SOURCE RECORDS below:
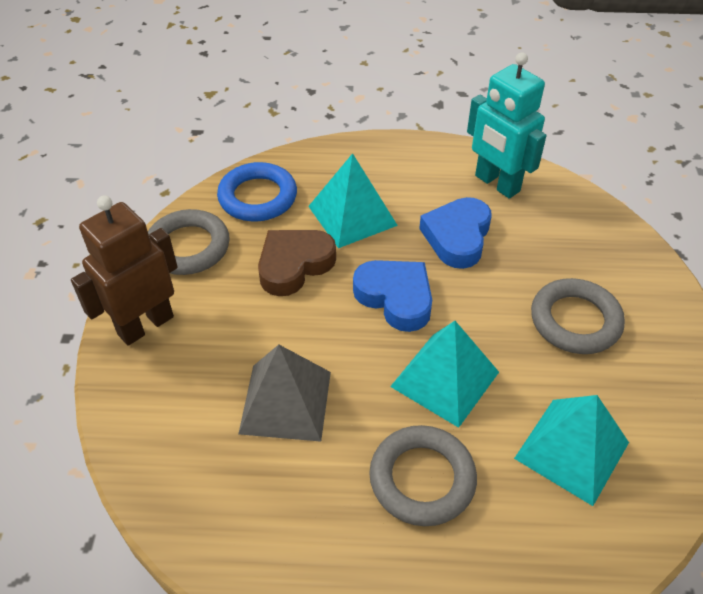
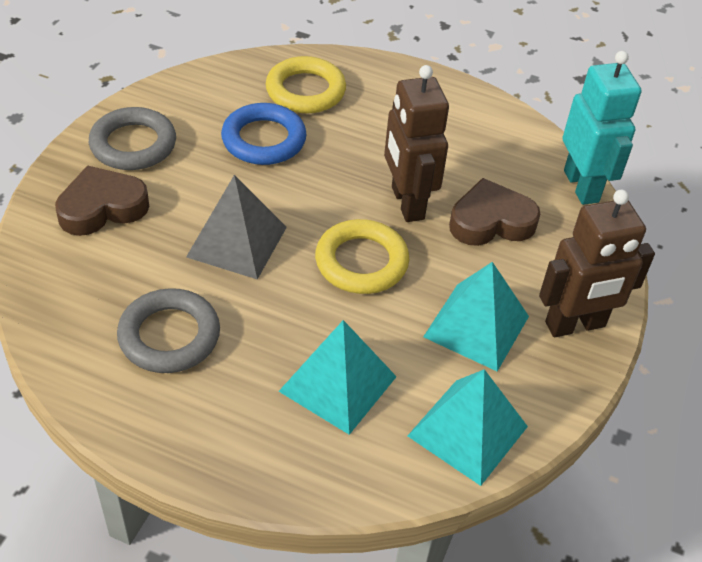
blue heart: [353,260,432,332] [419,197,492,269] = 2 -> none = 0
brown heart: [258,230,336,296] = 1 -> [55,165,149,236] [449,178,540,246] = 2
brown robot: [71,196,178,346] = 1 -> [384,65,449,222] [539,190,655,337] = 2
grey ring: [148,209,230,275] [369,425,477,526] [531,278,625,354] = 3 -> [89,107,176,170] [117,288,220,373] = 2
yellow ring: none = 0 -> [266,56,346,113] [315,219,409,294] = 2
End of SOURCE RECORDS.
**WHAT IS NEEDED**
Everything from the line containing "brown robot: [71,196,178,346]" through the final line of the records is what you should print, exactly and with nothing added.

**SOLUTION TO THE PROBLEM**
brown robot: [71,196,178,346] = 1 -> [384,65,449,222] [539,190,655,337] = 2
grey ring: [148,209,230,275] [369,425,477,526] [531,278,625,354] = 3 -> [89,107,176,170] [117,288,220,373] = 2
yellow ring: none = 0 -> [266,56,346,113] [315,219,409,294] = 2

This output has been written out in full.